[[ Data open ]]

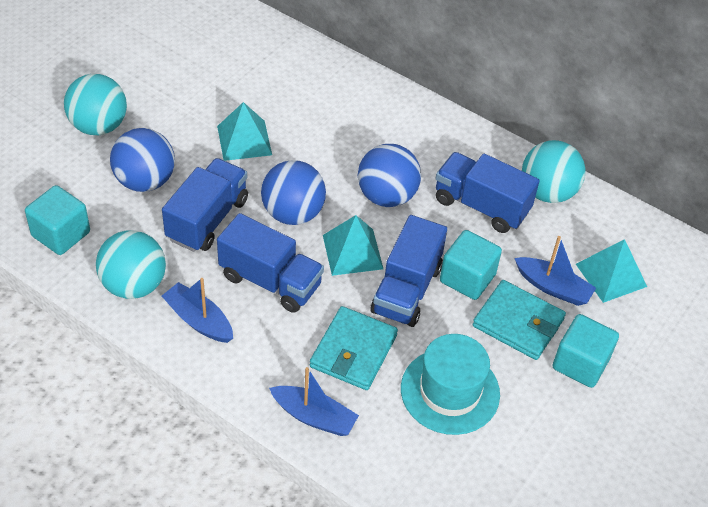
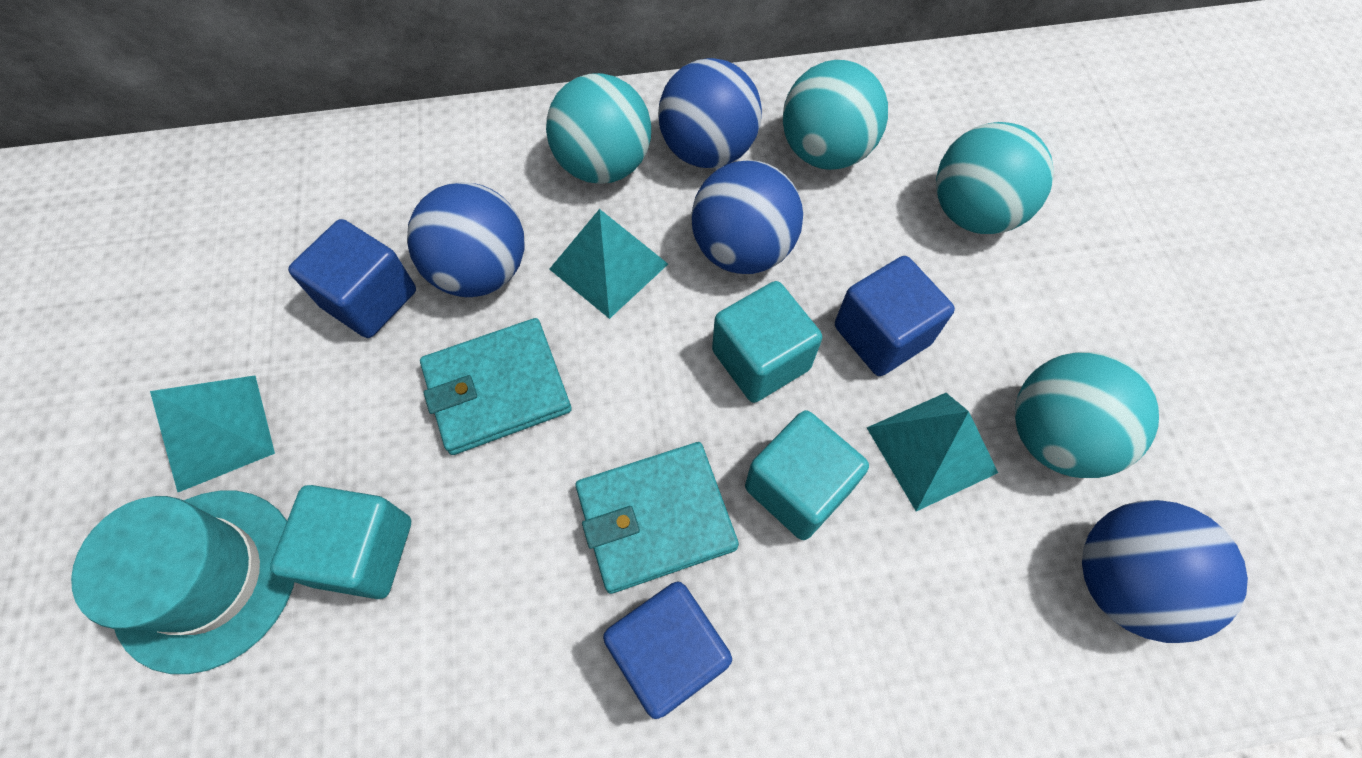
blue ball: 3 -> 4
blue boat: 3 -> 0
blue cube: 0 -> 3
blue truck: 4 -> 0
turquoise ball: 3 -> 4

[[ Data closed ]]
[[ Data open ]]

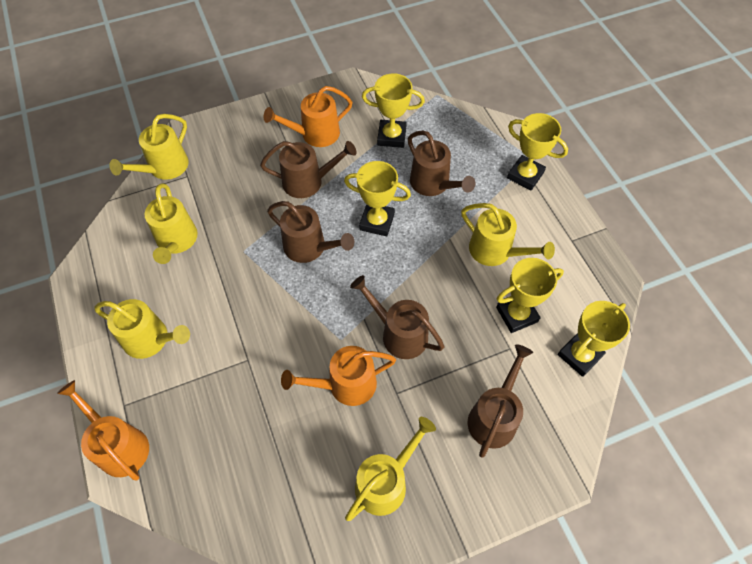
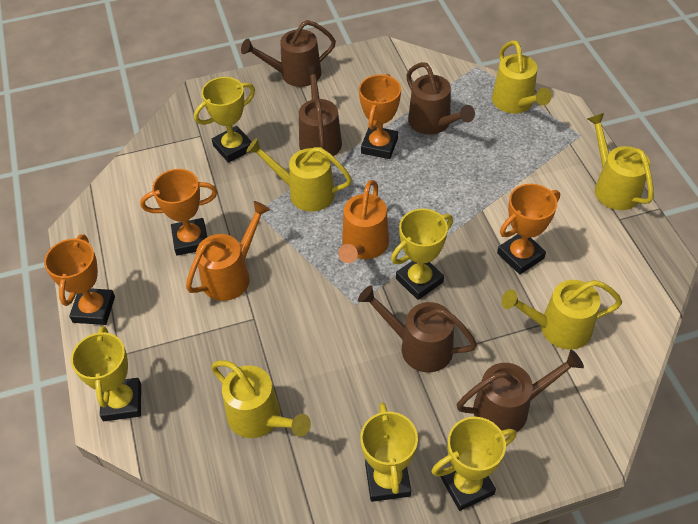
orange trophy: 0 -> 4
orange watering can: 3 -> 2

[[ Data closed ]]

## What is needed
Search the entries for "blue" and copy each matching line.

## Output of the exercise
blue ball: 3 -> 4
blue boat: 3 -> 0
blue cube: 0 -> 3
blue truck: 4 -> 0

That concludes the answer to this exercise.